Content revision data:
══════════════════════════════
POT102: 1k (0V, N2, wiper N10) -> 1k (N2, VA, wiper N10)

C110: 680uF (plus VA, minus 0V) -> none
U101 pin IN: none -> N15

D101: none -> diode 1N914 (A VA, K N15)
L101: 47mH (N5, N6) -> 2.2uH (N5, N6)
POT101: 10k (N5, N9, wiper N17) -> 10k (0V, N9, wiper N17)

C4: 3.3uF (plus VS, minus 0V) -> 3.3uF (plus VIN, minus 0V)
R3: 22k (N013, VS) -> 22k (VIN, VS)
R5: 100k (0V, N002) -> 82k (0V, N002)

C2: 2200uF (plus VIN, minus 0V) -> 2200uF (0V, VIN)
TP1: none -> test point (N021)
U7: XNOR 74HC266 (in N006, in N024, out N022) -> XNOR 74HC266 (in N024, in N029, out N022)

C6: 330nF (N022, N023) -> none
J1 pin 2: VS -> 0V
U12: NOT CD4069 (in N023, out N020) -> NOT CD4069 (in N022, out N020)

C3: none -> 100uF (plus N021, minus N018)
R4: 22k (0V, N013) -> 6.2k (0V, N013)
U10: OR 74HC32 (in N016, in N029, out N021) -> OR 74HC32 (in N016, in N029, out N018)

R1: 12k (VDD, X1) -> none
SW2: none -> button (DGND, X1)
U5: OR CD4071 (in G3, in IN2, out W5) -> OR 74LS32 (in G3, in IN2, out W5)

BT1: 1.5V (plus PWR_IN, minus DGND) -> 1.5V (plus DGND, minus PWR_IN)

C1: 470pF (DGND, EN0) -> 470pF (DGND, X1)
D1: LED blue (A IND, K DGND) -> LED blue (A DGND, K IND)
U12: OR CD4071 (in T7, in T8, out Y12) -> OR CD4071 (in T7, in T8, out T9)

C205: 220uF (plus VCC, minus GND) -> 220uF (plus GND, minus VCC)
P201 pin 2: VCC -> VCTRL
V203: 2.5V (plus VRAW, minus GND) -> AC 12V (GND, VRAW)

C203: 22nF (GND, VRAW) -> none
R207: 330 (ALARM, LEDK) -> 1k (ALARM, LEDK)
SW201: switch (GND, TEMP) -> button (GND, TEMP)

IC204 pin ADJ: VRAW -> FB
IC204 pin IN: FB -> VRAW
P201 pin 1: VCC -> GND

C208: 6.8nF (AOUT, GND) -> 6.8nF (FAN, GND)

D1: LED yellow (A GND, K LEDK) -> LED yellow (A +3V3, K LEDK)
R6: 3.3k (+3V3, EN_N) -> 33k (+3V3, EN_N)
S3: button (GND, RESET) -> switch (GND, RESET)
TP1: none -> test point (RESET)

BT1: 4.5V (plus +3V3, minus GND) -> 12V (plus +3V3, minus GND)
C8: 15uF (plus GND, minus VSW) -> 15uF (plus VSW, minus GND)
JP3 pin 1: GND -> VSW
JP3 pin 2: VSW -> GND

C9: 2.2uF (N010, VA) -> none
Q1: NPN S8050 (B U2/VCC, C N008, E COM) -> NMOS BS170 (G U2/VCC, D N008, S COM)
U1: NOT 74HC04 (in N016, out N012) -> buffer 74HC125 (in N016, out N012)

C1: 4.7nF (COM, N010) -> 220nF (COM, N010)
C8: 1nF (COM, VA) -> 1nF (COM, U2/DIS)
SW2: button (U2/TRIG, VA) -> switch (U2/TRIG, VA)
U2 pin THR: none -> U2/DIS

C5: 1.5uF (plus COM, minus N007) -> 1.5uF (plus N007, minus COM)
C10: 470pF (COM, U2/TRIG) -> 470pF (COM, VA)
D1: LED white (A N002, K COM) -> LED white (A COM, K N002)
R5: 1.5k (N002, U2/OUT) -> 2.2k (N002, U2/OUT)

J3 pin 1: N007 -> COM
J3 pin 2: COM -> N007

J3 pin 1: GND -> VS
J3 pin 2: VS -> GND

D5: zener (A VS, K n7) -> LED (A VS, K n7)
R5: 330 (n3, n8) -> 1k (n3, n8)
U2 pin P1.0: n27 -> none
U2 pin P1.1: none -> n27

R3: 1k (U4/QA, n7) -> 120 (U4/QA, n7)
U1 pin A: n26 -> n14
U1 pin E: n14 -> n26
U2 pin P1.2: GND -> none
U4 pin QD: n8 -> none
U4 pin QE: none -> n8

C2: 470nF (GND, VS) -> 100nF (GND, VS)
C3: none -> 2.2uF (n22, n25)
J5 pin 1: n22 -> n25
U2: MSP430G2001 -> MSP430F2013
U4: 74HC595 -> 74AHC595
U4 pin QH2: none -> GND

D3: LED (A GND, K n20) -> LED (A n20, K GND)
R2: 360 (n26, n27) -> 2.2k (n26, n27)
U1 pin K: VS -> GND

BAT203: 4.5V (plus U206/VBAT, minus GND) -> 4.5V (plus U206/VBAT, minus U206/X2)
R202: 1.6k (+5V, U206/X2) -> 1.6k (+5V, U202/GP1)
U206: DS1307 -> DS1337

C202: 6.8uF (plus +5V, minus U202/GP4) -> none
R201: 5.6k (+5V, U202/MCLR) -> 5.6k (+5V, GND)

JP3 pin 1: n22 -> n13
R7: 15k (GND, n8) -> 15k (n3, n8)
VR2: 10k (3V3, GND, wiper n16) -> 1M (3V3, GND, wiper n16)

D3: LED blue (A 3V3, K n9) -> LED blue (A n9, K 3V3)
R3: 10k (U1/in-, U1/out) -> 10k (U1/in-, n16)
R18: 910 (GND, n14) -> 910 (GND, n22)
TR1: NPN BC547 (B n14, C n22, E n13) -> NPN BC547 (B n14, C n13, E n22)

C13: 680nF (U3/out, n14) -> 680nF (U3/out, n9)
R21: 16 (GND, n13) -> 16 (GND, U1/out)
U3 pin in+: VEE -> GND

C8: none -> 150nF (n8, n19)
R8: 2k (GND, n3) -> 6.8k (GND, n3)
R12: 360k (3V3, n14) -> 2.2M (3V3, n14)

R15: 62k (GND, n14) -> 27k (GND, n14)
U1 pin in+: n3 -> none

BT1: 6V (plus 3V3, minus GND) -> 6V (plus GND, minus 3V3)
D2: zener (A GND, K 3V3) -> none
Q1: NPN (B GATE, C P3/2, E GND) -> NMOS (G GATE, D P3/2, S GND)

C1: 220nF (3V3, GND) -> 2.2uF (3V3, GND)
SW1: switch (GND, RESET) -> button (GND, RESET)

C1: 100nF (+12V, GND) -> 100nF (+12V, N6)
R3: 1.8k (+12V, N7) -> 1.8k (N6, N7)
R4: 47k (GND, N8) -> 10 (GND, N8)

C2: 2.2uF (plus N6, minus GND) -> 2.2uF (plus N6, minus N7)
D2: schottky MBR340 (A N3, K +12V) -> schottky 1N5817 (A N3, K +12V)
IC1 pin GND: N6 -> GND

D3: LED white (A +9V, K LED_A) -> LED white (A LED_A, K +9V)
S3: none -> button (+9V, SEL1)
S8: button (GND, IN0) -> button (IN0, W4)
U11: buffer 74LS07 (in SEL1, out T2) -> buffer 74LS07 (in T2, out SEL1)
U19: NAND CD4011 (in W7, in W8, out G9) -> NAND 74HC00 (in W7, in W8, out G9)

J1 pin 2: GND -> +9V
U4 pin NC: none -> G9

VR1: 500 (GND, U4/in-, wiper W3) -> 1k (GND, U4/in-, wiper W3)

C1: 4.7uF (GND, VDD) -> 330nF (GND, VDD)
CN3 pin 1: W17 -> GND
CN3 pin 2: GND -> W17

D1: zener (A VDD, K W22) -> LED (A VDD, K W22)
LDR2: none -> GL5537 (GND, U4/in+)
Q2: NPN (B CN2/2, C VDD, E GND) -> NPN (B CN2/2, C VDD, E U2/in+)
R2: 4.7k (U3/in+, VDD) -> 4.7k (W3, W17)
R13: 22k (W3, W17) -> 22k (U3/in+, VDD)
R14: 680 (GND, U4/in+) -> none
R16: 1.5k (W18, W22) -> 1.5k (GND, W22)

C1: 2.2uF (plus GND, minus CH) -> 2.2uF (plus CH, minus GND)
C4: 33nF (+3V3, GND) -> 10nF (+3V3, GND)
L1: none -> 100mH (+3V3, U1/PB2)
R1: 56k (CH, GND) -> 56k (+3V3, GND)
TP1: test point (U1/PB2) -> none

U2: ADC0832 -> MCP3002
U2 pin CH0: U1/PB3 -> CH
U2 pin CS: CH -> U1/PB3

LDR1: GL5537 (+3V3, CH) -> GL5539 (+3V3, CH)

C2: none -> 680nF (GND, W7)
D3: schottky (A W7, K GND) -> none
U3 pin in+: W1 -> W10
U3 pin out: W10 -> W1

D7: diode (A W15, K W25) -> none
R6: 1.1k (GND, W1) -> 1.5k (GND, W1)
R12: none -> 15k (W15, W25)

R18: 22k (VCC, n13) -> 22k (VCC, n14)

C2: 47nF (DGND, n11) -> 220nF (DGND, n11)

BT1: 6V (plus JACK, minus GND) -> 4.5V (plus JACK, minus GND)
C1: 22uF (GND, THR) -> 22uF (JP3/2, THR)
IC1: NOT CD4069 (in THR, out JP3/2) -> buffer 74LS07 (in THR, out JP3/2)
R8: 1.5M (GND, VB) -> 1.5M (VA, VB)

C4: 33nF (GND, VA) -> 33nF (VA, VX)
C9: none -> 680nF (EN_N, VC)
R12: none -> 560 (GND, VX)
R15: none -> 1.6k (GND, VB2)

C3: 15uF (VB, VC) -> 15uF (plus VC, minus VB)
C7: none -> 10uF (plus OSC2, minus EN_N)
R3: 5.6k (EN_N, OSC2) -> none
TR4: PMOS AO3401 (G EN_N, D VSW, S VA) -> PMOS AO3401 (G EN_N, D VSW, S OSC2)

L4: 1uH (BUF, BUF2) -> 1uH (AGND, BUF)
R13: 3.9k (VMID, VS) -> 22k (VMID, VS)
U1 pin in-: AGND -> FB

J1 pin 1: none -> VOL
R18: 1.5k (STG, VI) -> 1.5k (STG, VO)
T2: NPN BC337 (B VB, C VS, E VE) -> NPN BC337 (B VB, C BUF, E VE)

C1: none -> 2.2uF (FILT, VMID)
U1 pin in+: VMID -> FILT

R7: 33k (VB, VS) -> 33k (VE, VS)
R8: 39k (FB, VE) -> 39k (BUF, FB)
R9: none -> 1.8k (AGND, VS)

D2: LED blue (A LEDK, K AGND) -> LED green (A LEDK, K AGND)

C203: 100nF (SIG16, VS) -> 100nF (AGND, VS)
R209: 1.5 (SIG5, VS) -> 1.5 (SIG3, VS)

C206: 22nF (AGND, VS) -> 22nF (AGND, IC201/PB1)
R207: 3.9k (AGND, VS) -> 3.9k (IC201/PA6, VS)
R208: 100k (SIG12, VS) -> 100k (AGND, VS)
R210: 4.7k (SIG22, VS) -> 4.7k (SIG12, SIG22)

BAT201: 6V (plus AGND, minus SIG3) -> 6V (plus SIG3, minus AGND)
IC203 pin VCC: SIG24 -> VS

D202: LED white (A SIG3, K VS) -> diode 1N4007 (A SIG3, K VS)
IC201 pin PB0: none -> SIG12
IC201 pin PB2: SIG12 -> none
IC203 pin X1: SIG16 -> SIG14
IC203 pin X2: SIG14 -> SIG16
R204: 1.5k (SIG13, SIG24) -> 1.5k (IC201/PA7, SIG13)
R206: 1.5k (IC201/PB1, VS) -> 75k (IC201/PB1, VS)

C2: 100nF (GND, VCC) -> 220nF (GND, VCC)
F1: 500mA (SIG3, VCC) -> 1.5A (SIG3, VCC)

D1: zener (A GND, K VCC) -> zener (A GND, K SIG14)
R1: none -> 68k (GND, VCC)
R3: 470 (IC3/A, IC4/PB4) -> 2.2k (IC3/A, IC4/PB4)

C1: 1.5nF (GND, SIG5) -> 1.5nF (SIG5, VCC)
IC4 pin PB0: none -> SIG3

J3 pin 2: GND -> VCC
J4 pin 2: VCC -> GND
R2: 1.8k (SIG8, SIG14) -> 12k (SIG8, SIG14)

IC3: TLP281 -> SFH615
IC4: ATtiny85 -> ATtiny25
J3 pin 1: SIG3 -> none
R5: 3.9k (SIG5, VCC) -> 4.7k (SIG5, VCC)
══════════════════════════════
From the records above, count the lines in which the string "switch" is found, and answer with the number alone.

4